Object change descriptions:
____________

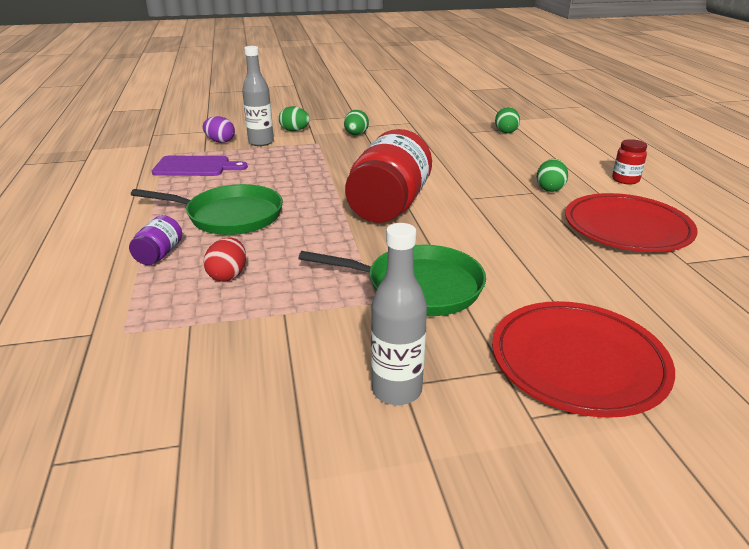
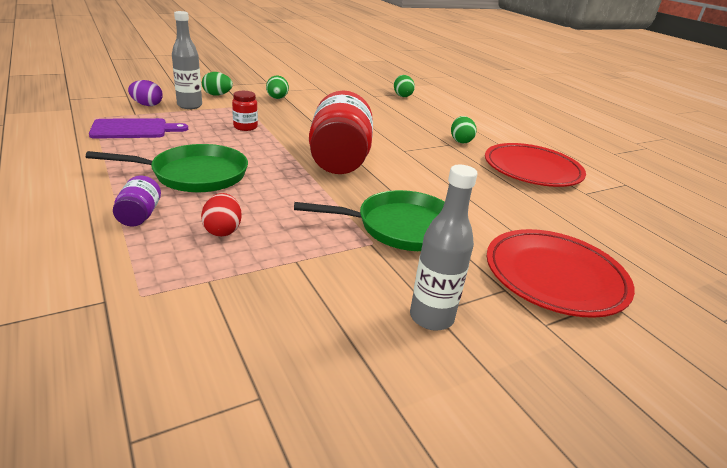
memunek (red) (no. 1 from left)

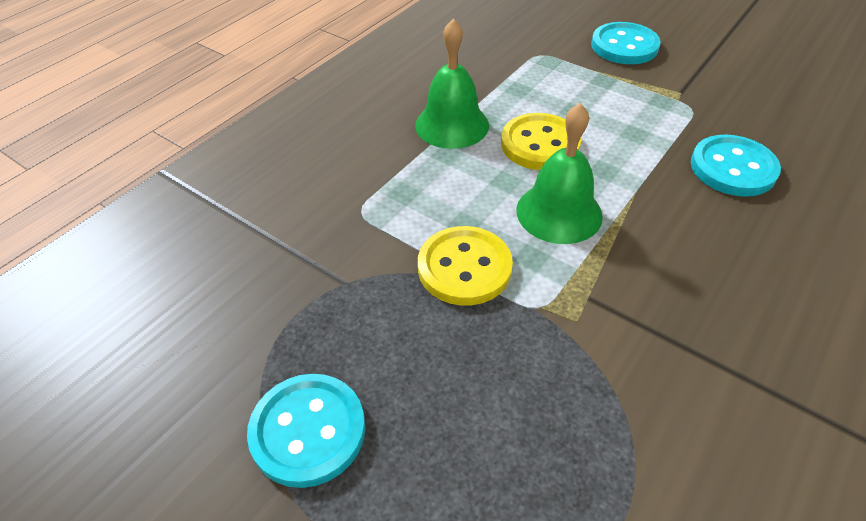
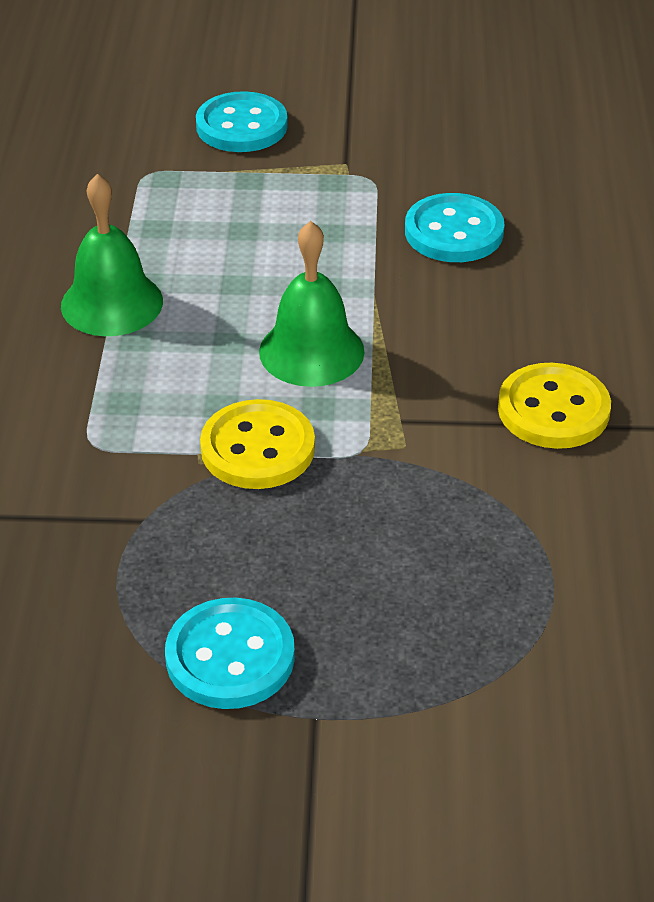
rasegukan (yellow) (no. 2 from left)

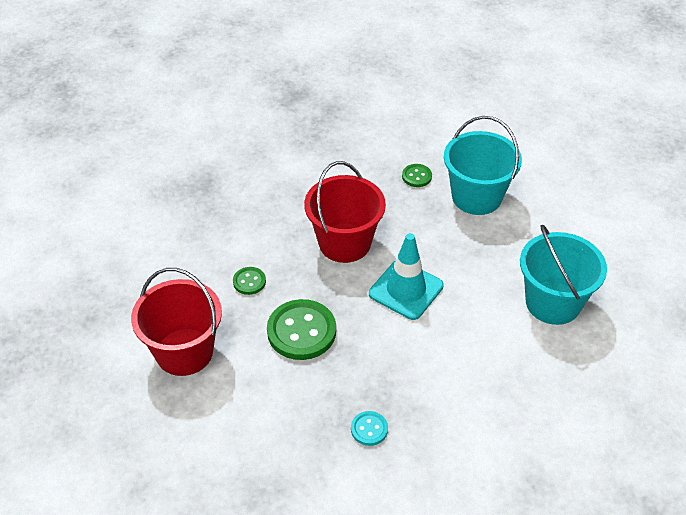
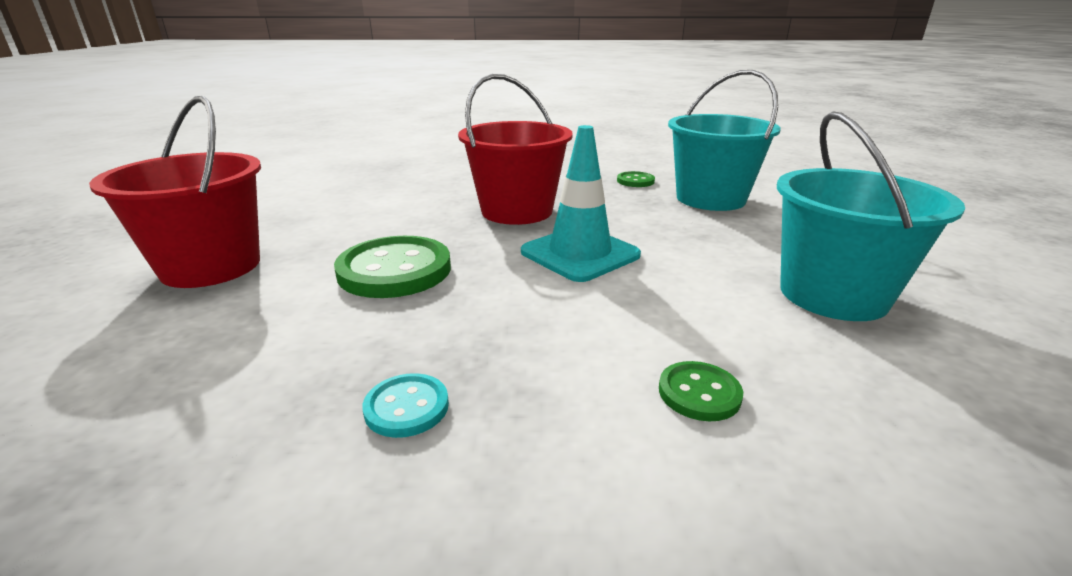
rasegukan (green) (no. 3 from left)

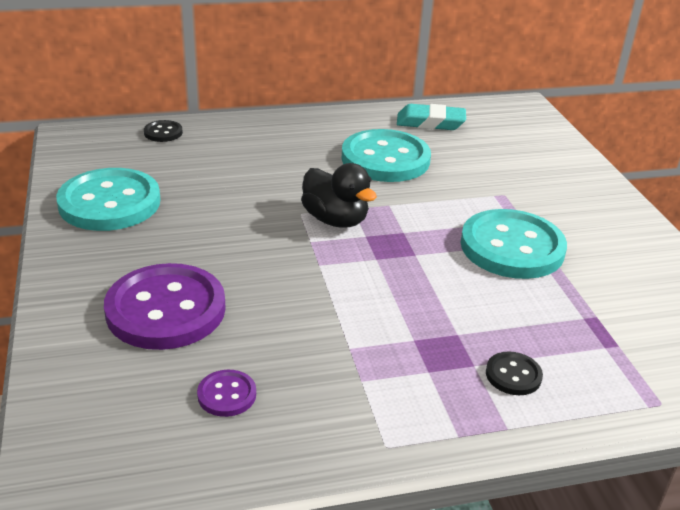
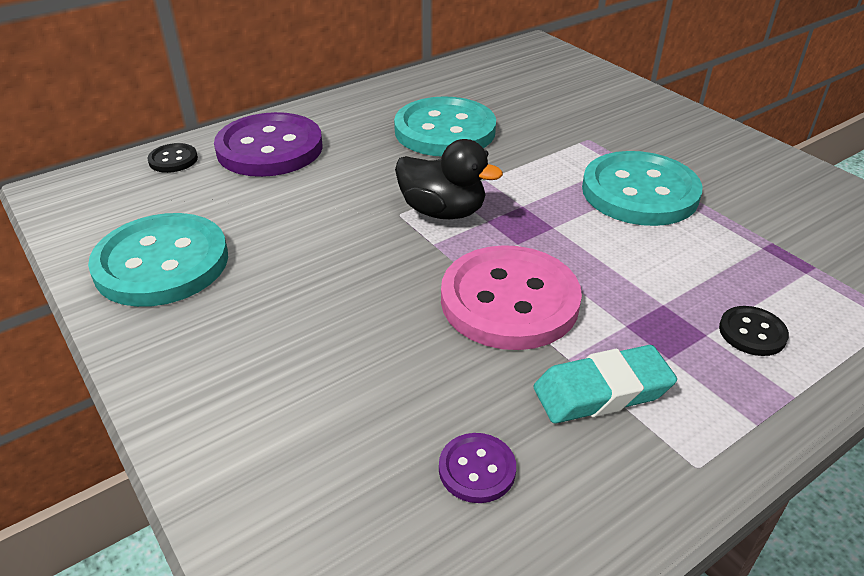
rasegukan (purple) (no. 1 from left)
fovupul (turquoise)
rasegukan (pink)

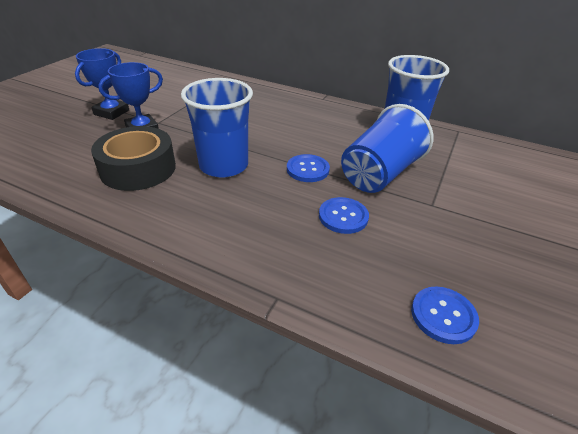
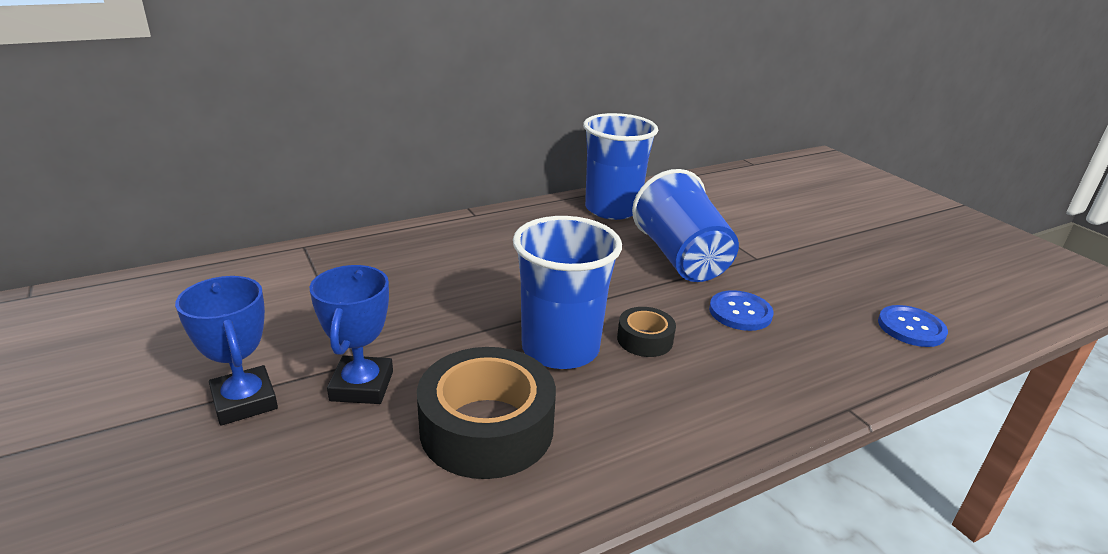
rasegukan (blue) (no. 1 from left in the first image)
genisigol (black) (no. 2 from left)

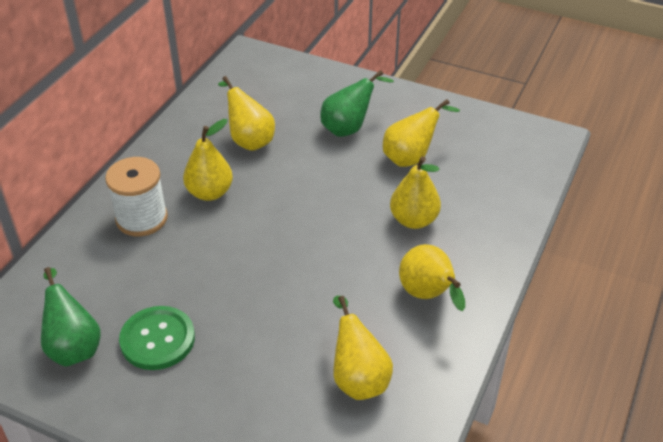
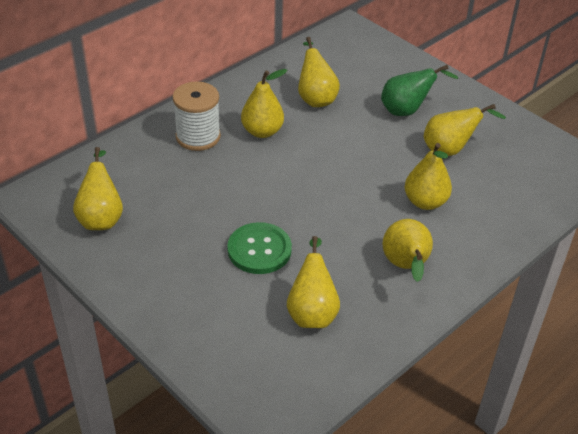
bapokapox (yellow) (no. 1 from left)
rasegukan (green)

____________

**ABOUT THIS EXERCISE**
Beginning with the line that contains "fovupul (turquoise)" in the data above, please copy each line exactly until the last line, both ends included, skipping any pictures.

**WRITTEN SOLUTION**
fovupul (turquoise)
rasegukan (pink)

rasegukan (blue) (no. 1 from left in the first image)
genisigol (black) (no. 2 from left)

bapokapox (yellow) (no. 1 from left)
rasegukan (green)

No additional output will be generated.